__Action item__: Set out exactly, line by line, the stretch of data below that begins at the line containing "camera: 65 degrees right, 10 degrees down" and ends at the line containing "none -> yellow banana [371,170,433,209]", with both ends kept.

__Object state change records__:
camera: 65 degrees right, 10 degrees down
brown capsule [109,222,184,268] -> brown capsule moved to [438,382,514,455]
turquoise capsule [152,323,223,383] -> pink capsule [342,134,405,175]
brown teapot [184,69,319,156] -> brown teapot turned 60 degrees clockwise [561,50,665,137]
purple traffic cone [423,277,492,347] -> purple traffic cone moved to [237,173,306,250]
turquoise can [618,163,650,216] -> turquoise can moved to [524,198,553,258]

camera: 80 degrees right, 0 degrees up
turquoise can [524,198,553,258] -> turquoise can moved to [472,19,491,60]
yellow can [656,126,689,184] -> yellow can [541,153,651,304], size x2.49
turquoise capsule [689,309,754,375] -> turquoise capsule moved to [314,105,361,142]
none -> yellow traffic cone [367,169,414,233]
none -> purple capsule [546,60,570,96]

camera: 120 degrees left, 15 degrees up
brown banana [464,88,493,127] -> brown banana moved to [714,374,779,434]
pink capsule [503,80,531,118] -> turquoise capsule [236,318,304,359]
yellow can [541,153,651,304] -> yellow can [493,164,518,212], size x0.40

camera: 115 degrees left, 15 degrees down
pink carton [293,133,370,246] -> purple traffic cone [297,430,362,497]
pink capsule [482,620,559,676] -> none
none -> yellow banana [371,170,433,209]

==

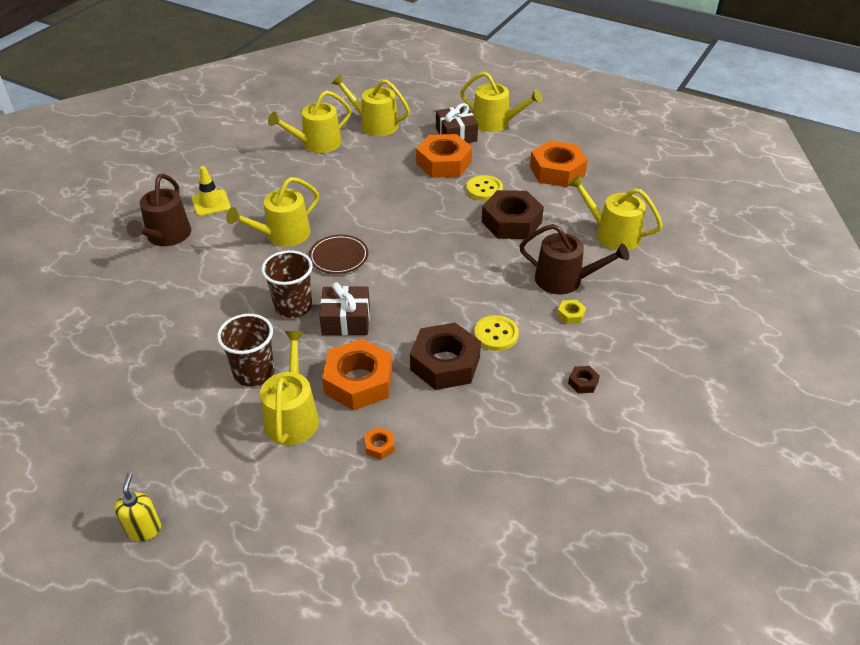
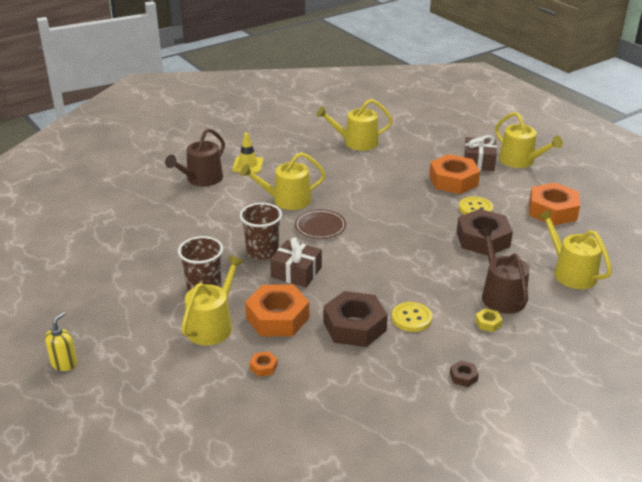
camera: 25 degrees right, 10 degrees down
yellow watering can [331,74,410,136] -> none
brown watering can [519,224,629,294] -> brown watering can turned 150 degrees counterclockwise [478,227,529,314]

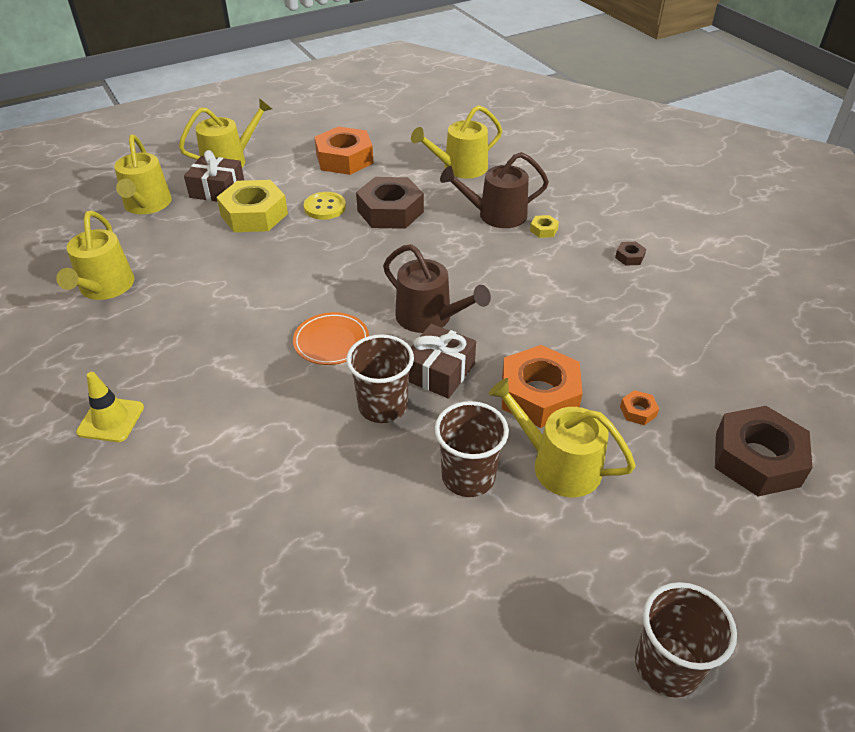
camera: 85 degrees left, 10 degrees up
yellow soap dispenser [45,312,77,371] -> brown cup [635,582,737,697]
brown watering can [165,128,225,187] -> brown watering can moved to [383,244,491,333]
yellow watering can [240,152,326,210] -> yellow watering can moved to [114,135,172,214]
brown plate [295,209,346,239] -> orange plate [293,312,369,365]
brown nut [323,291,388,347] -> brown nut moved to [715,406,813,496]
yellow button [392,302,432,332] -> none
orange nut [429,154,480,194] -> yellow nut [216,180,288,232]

__Exercise answer__:
camera: 65 degrees right, 10 degrees down
brown capsule [109,222,184,268] -> brown capsule moved to [438,382,514,455]
turquoise capsule [152,323,223,383] -> pink capsule [342,134,405,175]
brown teapot [184,69,319,156] -> brown teapot turned 60 degrees clockwise [561,50,665,137]
purple traffic cone [423,277,492,347] -> purple traffic cone moved to [237,173,306,250]
turquoise can [618,163,650,216] -> turquoise can moved to [524,198,553,258]

camera: 80 degrees right, 0 degrees up
turquoise can [524,198,553,258] -> turquoise can moved to [472,19,491,60]
yellow can [656,126,689,184] -> yellow can [541,153,651,304], size x2.49
turquoise capsule [689,309,754,375] -> turquoise capsule moved to [314,105,361,142]
none -> yellow traffic cone [367,169,414,233]
none -> purple capsule [546,60,570,96]

camera: 120 degrees left, 15 degrees up
brown banana [464,88,493,127] -> brown banana moved to [714,374,779,434]
pink capsule [503,80,531,118] -> turquoise capsule [236,318,304,359]
yellow can [541,153,651,304] -> yellow can [493,164,518,212], size x0.40

camera: 115 degrees left, 15 degrees down
pink carton [293,133,370,246] -> purple traffic cone [297,430,362,497]
pink capsule [482,620,559,676] -> none
none -> yellow banana [371,170,433,209]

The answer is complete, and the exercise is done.